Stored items

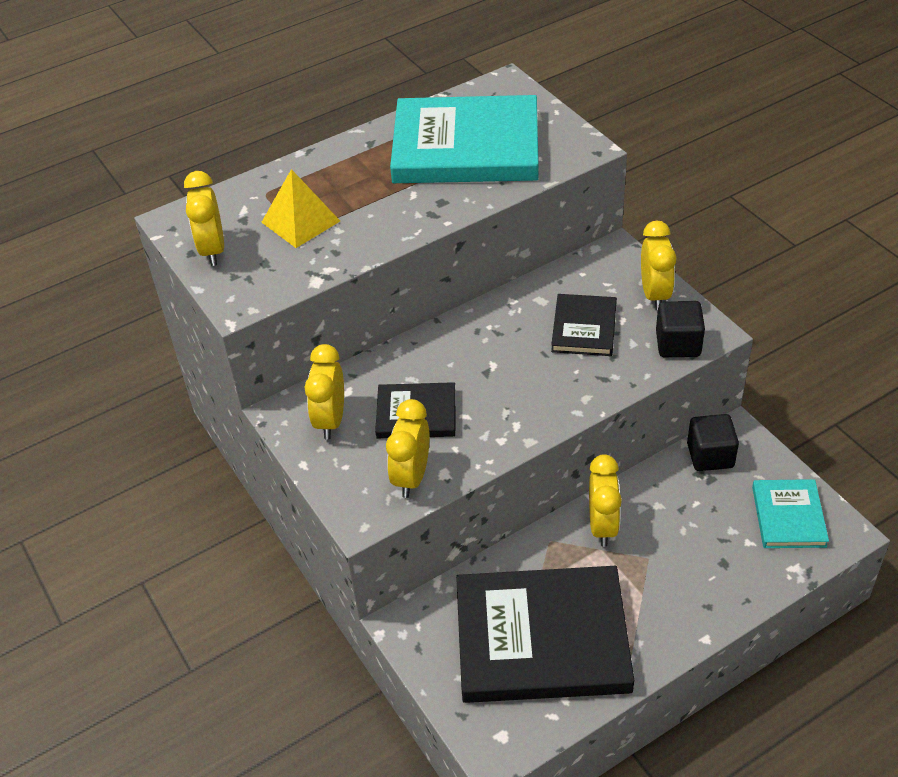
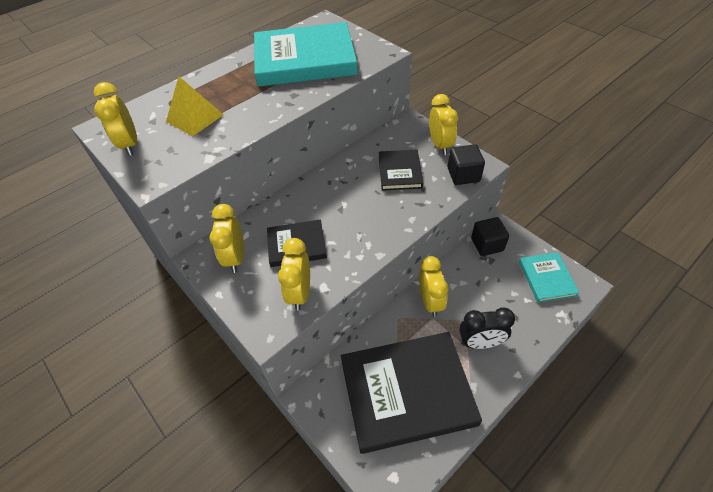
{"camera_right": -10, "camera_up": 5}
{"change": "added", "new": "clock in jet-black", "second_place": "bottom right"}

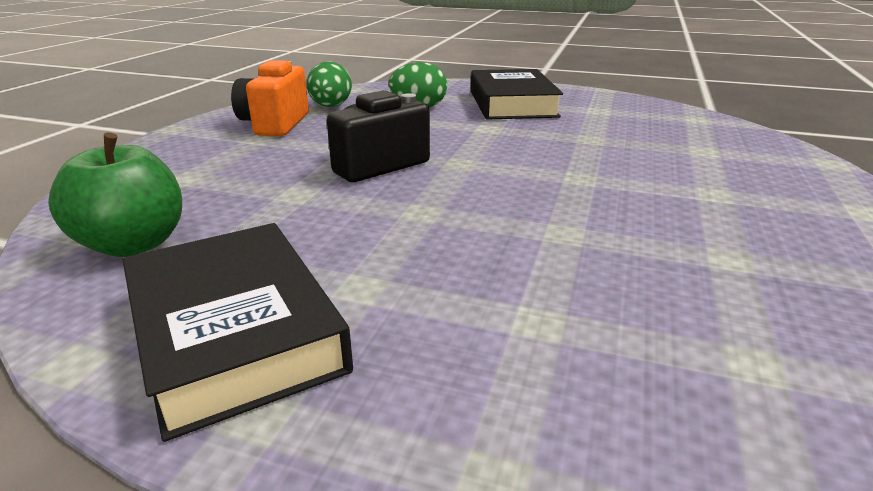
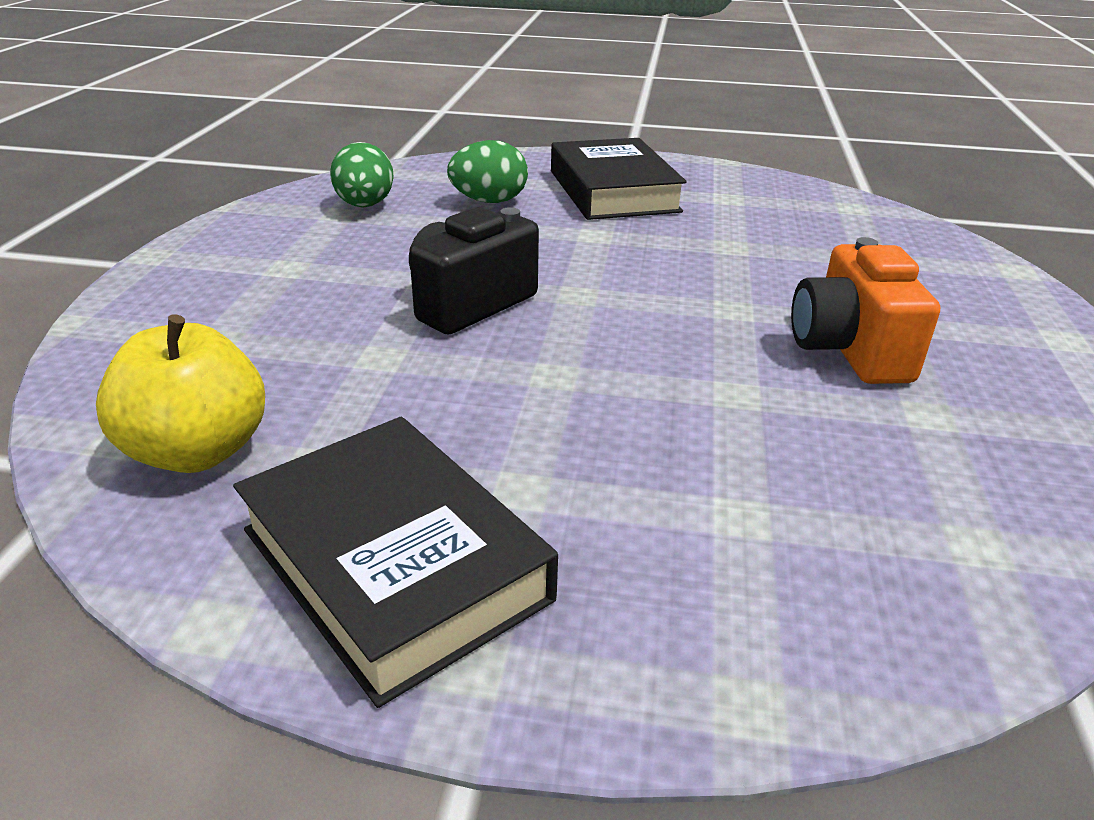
{"camera_right": -10, "camera_up": 5}
{"change": "recoloured", "old": "toy apple in leaf-green", "new": "toy apple in bright yellow", "first_place": "middle left", "second_place": "middle left"}
{"change": "moved", "old": "compact camera in bright orange", "first_place": "top left", "second_place": "middle right"}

### Aim of the exercise
With the pictures excluded, the records are to be reproduced exactly.

### Response area
{"camera_right": -10, "camera_up": 5}
{"change": "added", "new": "clock in jet-black", "second_place": "bottom right"}

{"camera_right": -10, "camera_up": 5}
{"change": "recoloured", "old": "toy apple in leaf-green", "new": "toy apple in bright yellow", "first_place": "middle left", "second_place": "middle left"}
{"change": "moved", "old": "compact camera in bright orange", "first_place": "top left", "second_place": "middle right"}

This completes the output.